# Exercise details
Find each line in the records below that contains the word "minus", and copy it out.

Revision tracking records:
--- --- ---
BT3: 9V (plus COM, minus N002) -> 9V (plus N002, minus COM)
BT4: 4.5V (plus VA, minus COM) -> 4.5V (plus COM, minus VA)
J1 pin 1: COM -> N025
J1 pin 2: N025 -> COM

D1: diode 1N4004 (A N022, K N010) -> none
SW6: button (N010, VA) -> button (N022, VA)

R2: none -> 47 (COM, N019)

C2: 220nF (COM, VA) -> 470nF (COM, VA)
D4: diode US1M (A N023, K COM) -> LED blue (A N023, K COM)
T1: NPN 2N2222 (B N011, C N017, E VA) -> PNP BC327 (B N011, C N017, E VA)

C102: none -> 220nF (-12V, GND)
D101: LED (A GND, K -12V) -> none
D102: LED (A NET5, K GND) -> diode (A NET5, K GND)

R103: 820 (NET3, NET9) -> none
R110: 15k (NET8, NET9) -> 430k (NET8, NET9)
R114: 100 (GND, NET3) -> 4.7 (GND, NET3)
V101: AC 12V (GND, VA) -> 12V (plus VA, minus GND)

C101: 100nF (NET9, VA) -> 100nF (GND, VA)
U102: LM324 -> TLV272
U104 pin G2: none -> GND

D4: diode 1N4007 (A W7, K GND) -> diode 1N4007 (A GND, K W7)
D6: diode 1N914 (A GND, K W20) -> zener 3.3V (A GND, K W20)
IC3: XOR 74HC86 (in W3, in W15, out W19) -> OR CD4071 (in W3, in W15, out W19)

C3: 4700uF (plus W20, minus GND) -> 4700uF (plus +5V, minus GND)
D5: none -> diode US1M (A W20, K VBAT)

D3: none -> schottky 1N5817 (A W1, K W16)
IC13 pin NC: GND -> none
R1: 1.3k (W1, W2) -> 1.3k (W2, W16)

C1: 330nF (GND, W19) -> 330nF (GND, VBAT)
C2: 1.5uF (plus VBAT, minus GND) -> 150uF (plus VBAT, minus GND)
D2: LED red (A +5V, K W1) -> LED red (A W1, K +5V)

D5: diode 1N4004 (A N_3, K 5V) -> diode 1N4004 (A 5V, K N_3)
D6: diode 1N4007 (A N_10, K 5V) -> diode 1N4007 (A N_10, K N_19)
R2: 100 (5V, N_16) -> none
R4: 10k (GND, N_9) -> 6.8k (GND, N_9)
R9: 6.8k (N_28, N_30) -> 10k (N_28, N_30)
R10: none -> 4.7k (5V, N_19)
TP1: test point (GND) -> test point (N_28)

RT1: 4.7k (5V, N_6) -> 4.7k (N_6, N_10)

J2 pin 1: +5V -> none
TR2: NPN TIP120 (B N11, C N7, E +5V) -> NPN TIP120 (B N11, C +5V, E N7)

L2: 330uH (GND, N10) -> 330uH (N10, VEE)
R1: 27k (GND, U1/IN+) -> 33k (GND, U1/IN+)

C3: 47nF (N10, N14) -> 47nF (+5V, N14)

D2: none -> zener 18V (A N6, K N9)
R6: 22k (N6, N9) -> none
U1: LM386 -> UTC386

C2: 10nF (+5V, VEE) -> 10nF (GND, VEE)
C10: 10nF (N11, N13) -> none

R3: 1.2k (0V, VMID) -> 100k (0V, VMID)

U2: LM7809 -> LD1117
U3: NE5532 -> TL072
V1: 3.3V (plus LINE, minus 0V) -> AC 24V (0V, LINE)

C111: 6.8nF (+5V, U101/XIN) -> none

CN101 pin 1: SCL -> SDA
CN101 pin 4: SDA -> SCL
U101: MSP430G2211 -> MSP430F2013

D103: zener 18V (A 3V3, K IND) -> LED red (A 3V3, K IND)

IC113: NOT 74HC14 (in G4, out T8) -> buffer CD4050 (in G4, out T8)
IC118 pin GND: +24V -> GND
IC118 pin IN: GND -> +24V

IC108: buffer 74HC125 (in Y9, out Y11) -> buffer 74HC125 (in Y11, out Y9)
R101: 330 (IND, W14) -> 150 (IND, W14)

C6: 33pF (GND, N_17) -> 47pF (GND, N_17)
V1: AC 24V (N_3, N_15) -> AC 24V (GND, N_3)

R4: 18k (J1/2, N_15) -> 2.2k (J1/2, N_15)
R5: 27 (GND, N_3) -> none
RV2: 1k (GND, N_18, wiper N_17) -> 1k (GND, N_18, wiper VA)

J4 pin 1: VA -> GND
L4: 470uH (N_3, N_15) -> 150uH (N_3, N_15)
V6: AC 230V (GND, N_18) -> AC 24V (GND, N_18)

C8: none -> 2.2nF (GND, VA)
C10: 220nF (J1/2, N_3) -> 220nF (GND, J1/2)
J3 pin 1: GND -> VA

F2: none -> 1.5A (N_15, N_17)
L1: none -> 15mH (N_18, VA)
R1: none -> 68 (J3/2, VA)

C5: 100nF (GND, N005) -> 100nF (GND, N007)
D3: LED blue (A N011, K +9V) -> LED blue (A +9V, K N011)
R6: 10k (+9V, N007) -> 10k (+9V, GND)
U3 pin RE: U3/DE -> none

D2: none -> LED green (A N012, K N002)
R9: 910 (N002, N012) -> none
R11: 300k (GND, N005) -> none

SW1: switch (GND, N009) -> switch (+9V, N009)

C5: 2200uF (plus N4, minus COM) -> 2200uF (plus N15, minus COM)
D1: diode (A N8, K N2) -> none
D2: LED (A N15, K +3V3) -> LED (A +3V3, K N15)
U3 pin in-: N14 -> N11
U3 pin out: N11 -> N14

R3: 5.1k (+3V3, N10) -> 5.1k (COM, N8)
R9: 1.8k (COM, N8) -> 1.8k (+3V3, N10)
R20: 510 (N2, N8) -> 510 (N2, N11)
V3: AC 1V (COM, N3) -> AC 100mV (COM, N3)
--- --- ---
# Answer to this problem
BT3: 9V (plus COM, minus N002) -> 9V (plus N002, minus COM)
BT4: 4.5V (plus VA, minus COM) -> 4.5V (plus COM, minus VA)
V101: AC 12V (GND, VA) -> 12V (plus VA, minus GND)
C3: 4700uF (plus W20, minus GND) -> 4700uF (plus +5V, minus GND)
C2: 1.5uF (plus VBAT, minus GND) -> 150uF (plus VBAT, minus GND)
V1: 3.3V (plus LINE, minus 0V) -> AC 24V (0V, LINE)
C5: 2200uF (plus N4, minus COM) -> 2200uF (plus N15, minus COM)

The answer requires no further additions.